▸ What the exercise asks
A verbatim transcription of every record below is required.

● ● ●

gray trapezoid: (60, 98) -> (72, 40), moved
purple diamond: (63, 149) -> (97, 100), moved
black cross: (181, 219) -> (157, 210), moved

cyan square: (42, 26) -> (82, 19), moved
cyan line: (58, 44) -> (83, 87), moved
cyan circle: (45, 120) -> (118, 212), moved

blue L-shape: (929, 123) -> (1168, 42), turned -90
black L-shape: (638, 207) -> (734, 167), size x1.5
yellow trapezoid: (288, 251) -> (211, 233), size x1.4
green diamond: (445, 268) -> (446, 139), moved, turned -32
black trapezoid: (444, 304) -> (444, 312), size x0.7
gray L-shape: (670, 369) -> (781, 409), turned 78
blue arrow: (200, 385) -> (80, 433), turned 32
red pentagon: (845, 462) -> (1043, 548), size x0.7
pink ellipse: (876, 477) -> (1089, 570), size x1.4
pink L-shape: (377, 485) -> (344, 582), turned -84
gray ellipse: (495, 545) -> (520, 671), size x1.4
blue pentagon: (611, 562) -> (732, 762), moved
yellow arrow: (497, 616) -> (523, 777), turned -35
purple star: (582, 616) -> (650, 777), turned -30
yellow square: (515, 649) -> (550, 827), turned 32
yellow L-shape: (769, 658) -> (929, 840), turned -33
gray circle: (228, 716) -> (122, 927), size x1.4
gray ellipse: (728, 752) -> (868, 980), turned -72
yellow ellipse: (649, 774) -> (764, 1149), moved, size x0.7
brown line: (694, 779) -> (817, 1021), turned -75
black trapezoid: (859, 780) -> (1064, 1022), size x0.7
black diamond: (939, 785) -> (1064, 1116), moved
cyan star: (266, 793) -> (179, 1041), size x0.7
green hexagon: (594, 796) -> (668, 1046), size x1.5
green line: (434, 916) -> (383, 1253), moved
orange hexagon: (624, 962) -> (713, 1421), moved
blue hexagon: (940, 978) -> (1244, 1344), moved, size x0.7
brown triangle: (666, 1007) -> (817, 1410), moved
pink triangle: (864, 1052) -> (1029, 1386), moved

● ● ●

▸ Final answer
gray trapezoid: (60, 98) -> (72, 40), moved
purple diamond: (63, 149) -> (97, 100), moved
black cross: (181, 219) -> (157, 210), moved

cyan square: (42, 26) -> (82, 19), moved
cyan line: (58, 44) -> (83, 87), moved
cyan circle: (45, 120) -> (118, 212), moved

blue L-shape: (929, 123) -> (1168, 42), turned -90
black L-shape: (638, 207) -> (734, 167), size x1.5
yellow trapezoid: (288, 251) -> (211, 233), size x1.4
green diamond: (445, 268) -> (446, 139), moved, turned -32
black trapezoid: (444, 304) -> (444, 312), size x0.7
gray L-shape: (670, 369) -> (781, 409), turned 78
blue arrow: (200, 385) -> (80, 433), turned 32
red pentagon: (845, 462) -> (1043, 548), size x0.7
pink ellipse: (876, 477) -> (1089, 570), size x1.4
pink L-shape: (377, 485) -> (344, 582), turned -84
gray ellipse: (495, 545) -> (520, 671), size x1.4
blue pentagon: (611, 562) -> (732, 762), moved
yellow arrow: (497, 616) -> (523, 777), turned -35
purple star: (582, 616) -> (650, 777), turned -30
yellow square: (515, 649) -> (550, 827), turned 32
yellow L-shape: (769, 658) -> (929, 840), turned -33
gray circle: (228, 716) -> (122, 927), size x1.4
gray ellipse: (728, 752) -> (868, 980), turned -72
yellow ellipse: (649, 774) -> (764, 1149), moved, size x0.7
brown line: (694, 779) -> (817, 1021), turned -75
black trapezoid: (859, 780) -> (1064, 1022), size x0.7
black diamond: (939, 785) -> (1064, 1116), moved
cyan star: (266, 793) -> (179, 1041), size x0.7
green hexagon: (594, 796) -> (668, 1046), size x1.5
green line: (434, 916) -> (383, 1253), moved
orange hexagon: (624, 962) -> (713, 1421), moved
blue hexagon: (940, 978) -> (1244, 1344), moved, size x0.7
brown triangle: (666, 1007) -> (817, 1410), moved
pink triangle: (864, 1052) -> (1029, 1386), moved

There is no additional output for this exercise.